* **Supplied material**
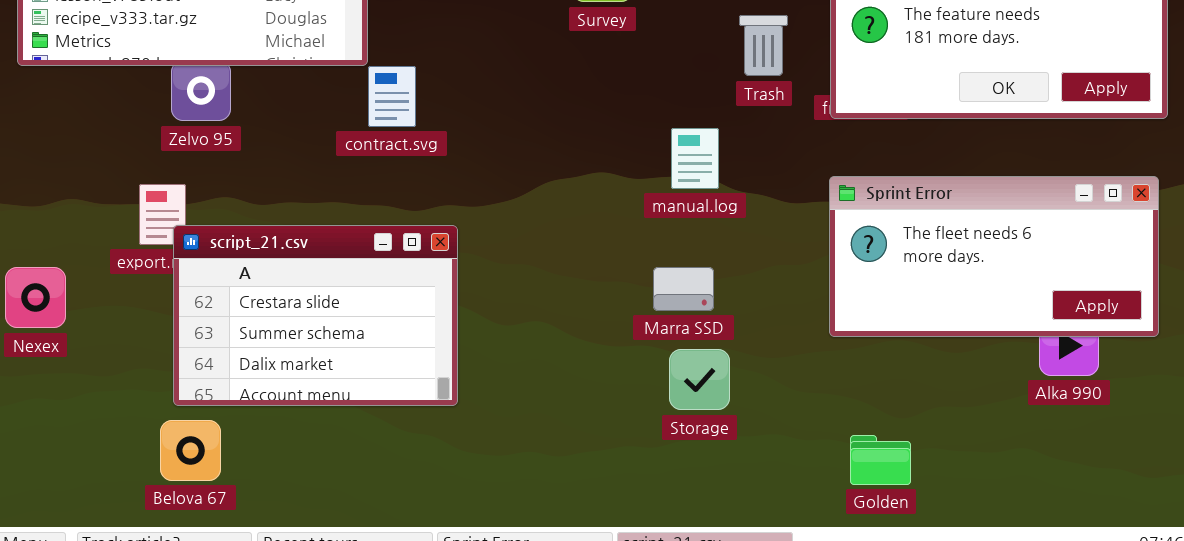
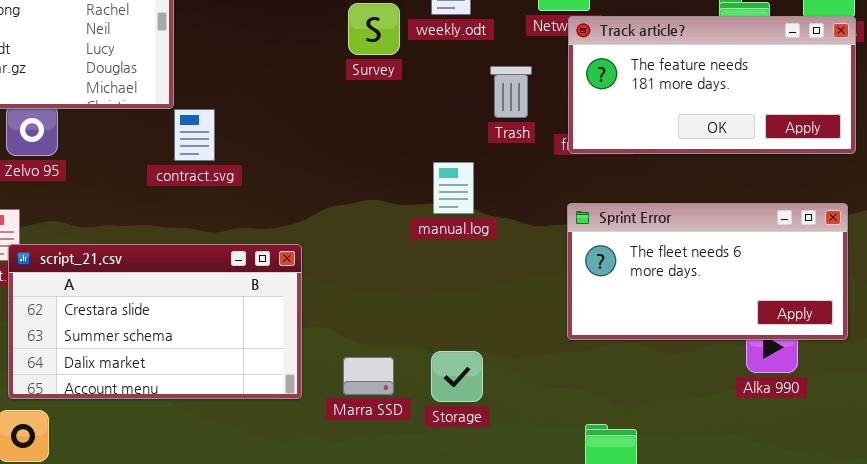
script_21.csv: [173,225,458,406] -> [8,244,302,399], resized
Marra SSD: [653,267,714,311] -> [343,357,394,395], moved

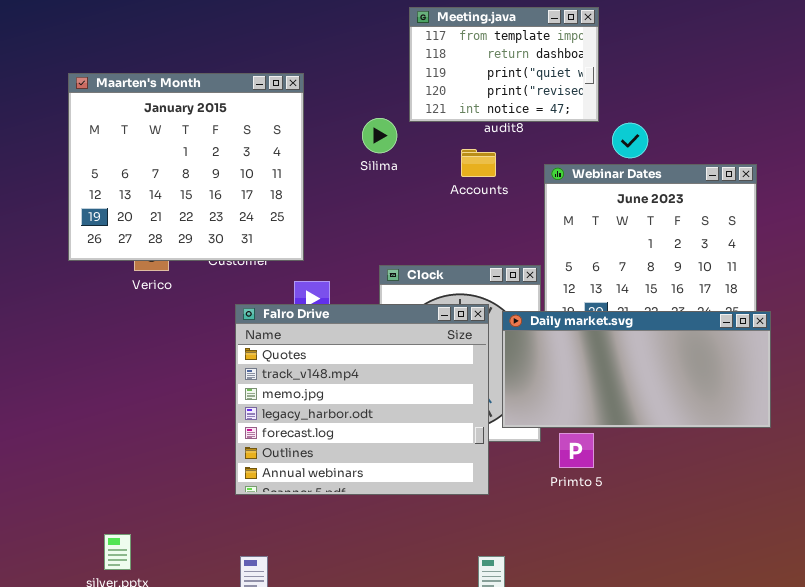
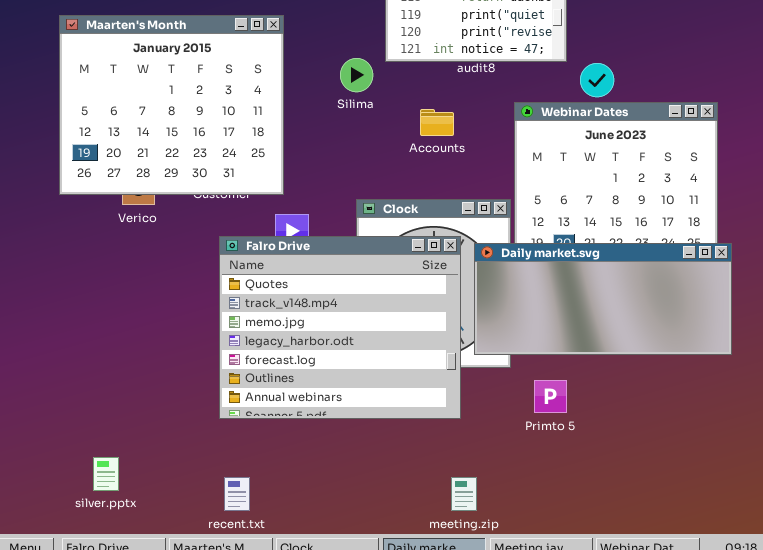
Accounts: [461,149,496,177] -> [420,109,454,136], moved
Primto 5: [559,433,594,468] -> [534,380,567,413], moved

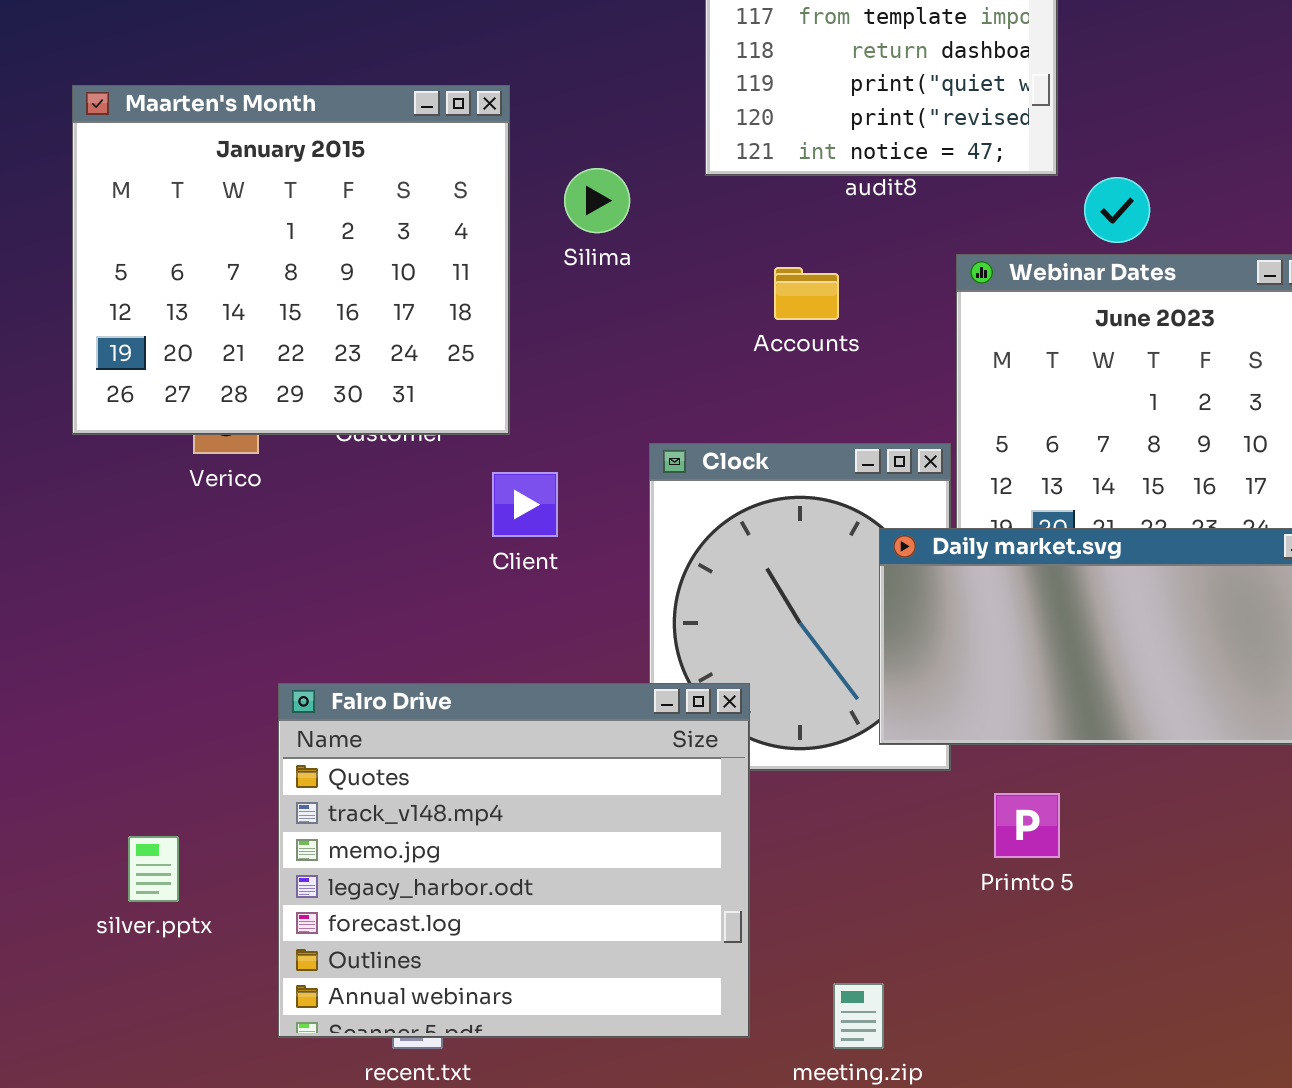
Silima: [340,58,373,92] -> [564,168,630,233], moved
Falro Drive: [219,236,461,419] -> [278,683,750,1038], moved
silver.pptx: [93,457,119,491] -> [128,836,179,902], moved

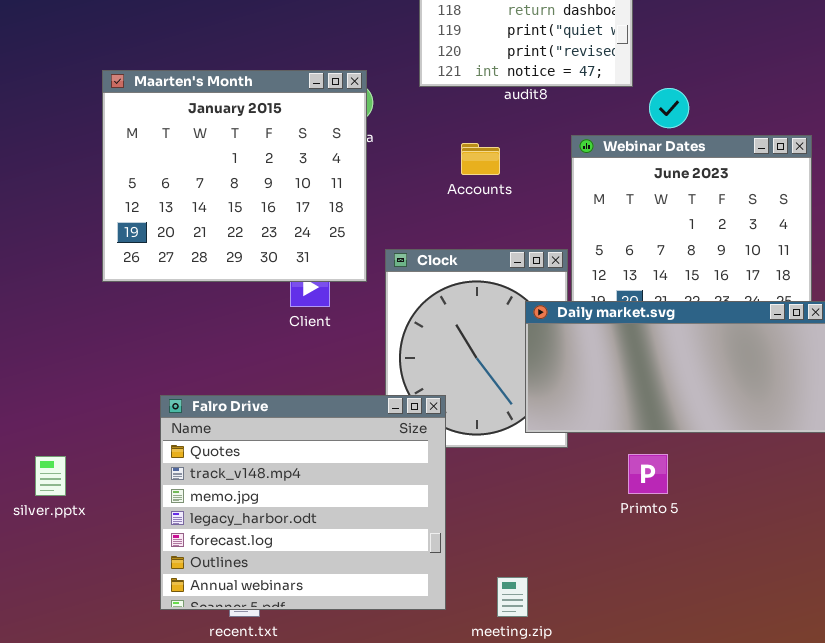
Maarten's Month: [72,85,510,435] -> [102,70,367,282], moved
Primto 5: [994,793,1060,858] -> [628,454,668,494], moved
silver.pptx: [128,836,179,902] -> [35,456,66,496], moved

* **Exercise objective**
All lines from the one with "Primto 5: [994,793,1060,858]" through the final line of the listing above are to be restated word for word; the lines before it are left out.

* **Answer space**
Primto 5: [994,793,1060,858] -> [628,454,668,494], moved
silver.pptx: [128,836,179,902] -> [35,456,66,496], moved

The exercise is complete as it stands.